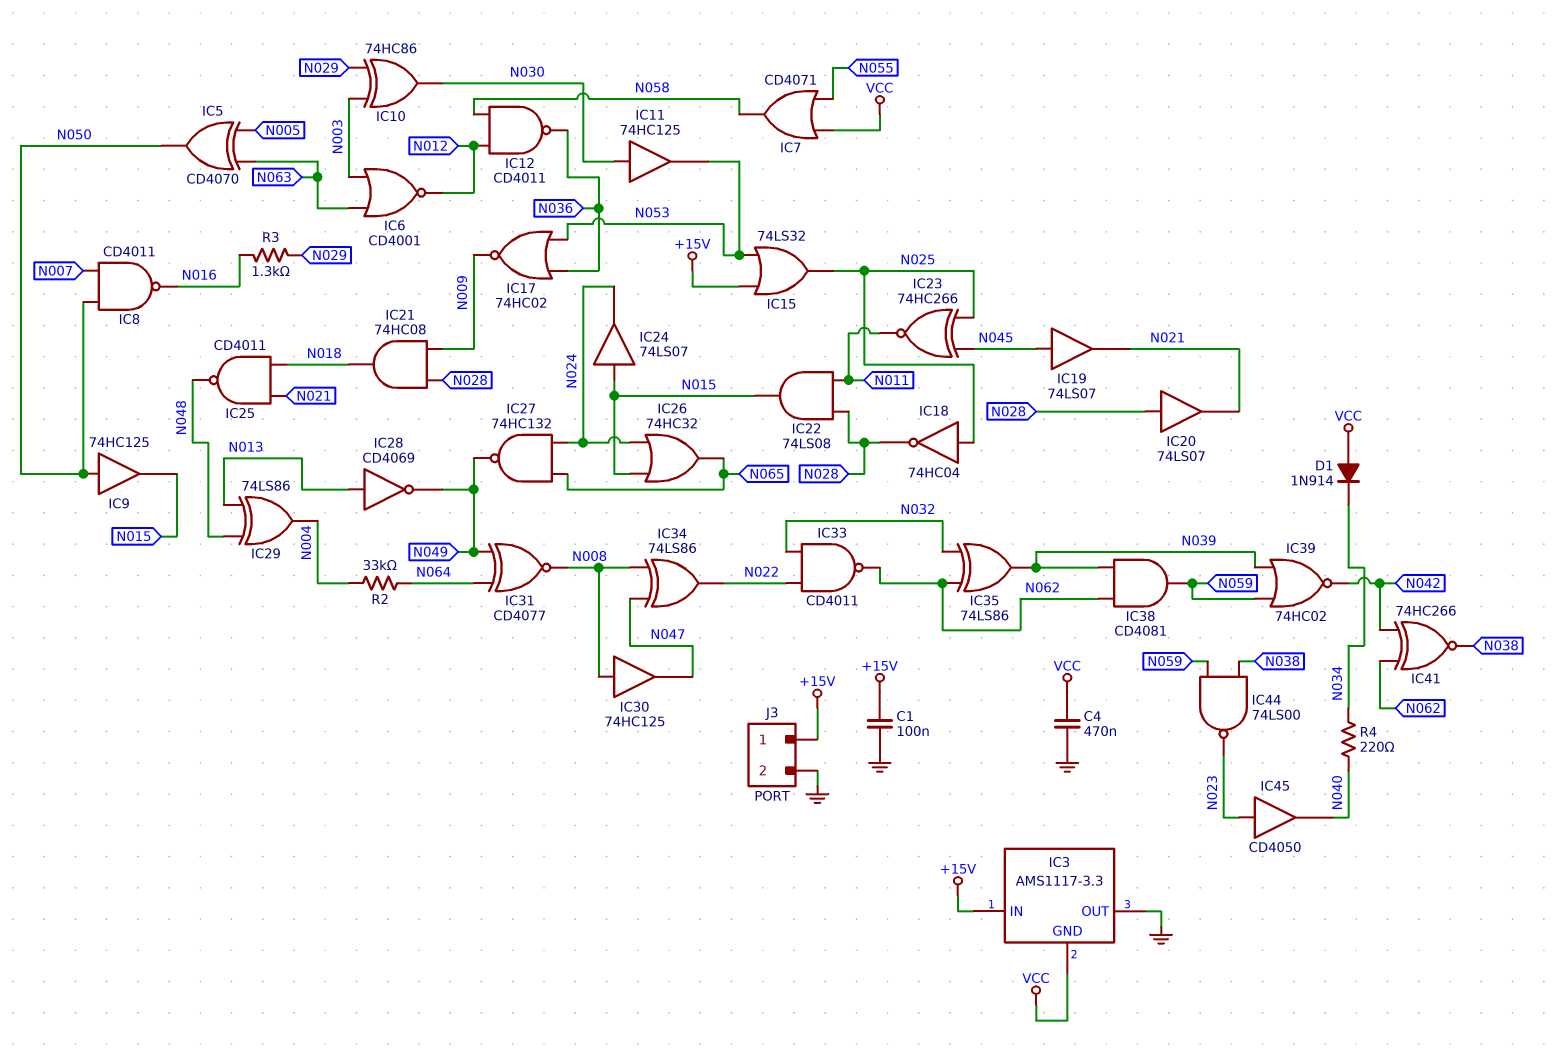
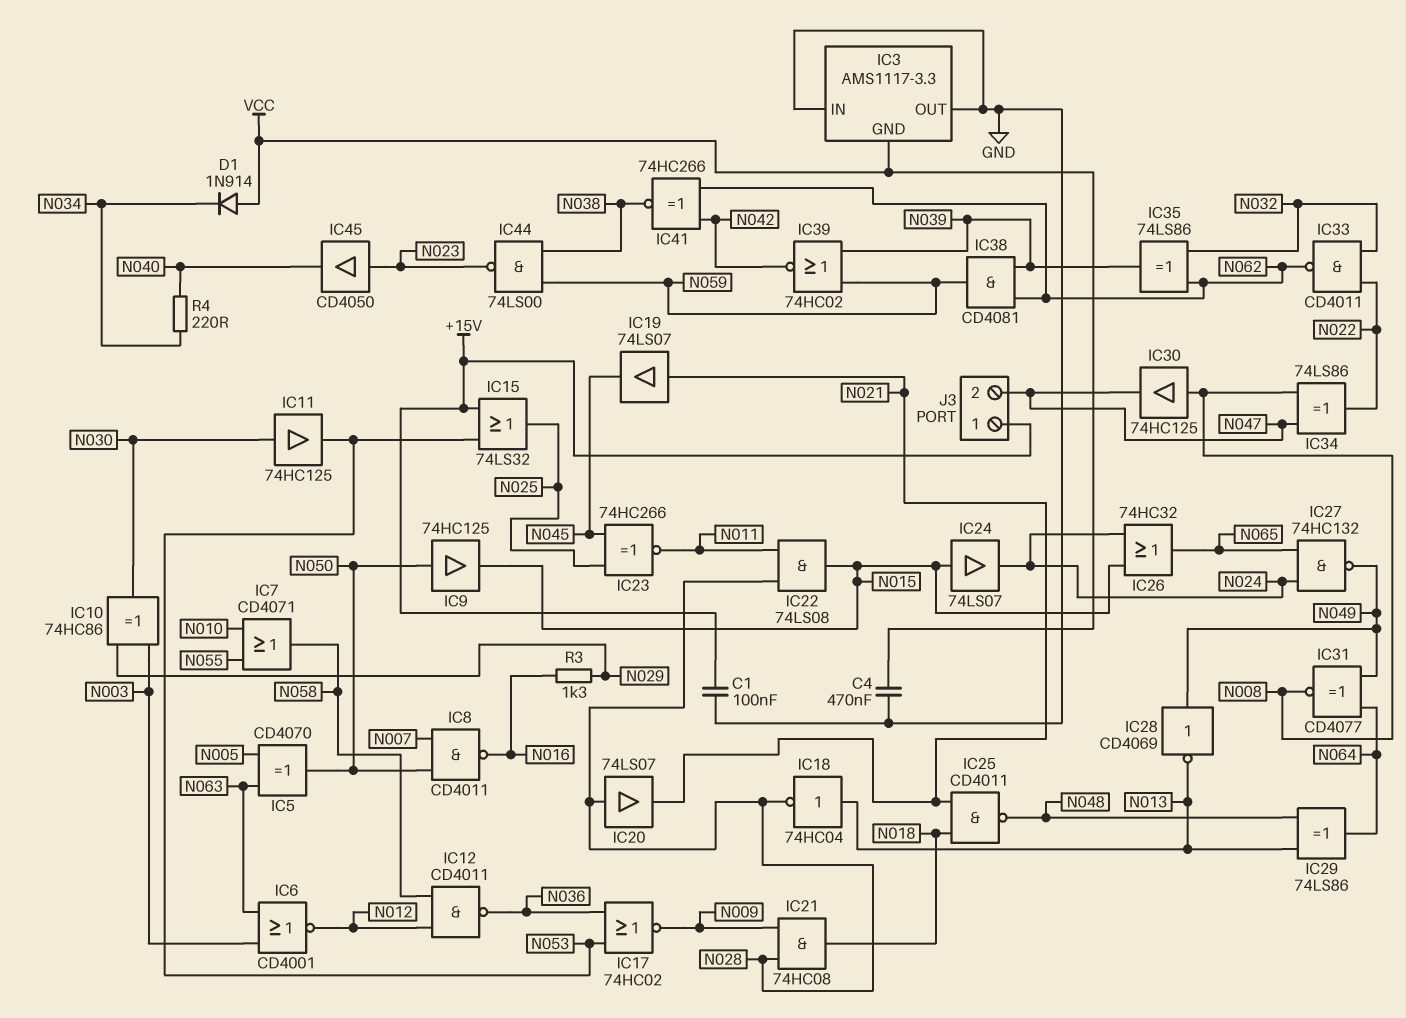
IC3 pin IN: +15V -> GND
IC7: OR CD4071 (in N055, in VCC, out N058) -> OR CD4071 (in N010, in N055, out N058)
IC18: NOT 74HC04 (in N025, out N028) -> NOT 74HC04 (in N013, out N028)
IC19: buffer 74LS07 (in N045, out N021) -> buffer 74LS07 (in N021, out N045)
IC28: NOT CD4069 (in N013, out N049) -> NOT CD4069 (in N049, out N013)
IC29: XOR 74LS86 (in N013, in N048, out N004) -> XOR 74LS86 (in N013, in N048, out N064)
J3 pin 2: GND -> N047
R2: 33k (N004, N064) -> none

* * * *

#### Required action:
Above are records with pictures; repeat the records exactly and leave the pictures out.

#### Task answer:
IC3 pin IN: +15V -> GND
IC7: OR CD4071 (in N055, in VCC, out N058) -> OR CD4071 (in N010, in N055, out N058)
IC18: NOT 74HC04 (in N025, out N028) -> NOT 74HC04 (in N013, out N028)
IC19: buffer 74LS07 (in N045, out N021) -> buffer 74LS07 (in N021, out N045)
IC28: NOT CD4069 (in N013, out N049) -> NOT CD4069 (in N049, out N013)
IC29: XOR 74LS86 (in N013, in N048, out N004) -> XOR 74LS86 (in N013, in N048, out N064)
J3 pin 2: GND -> N047
R2: 33k (N004, N064) -> none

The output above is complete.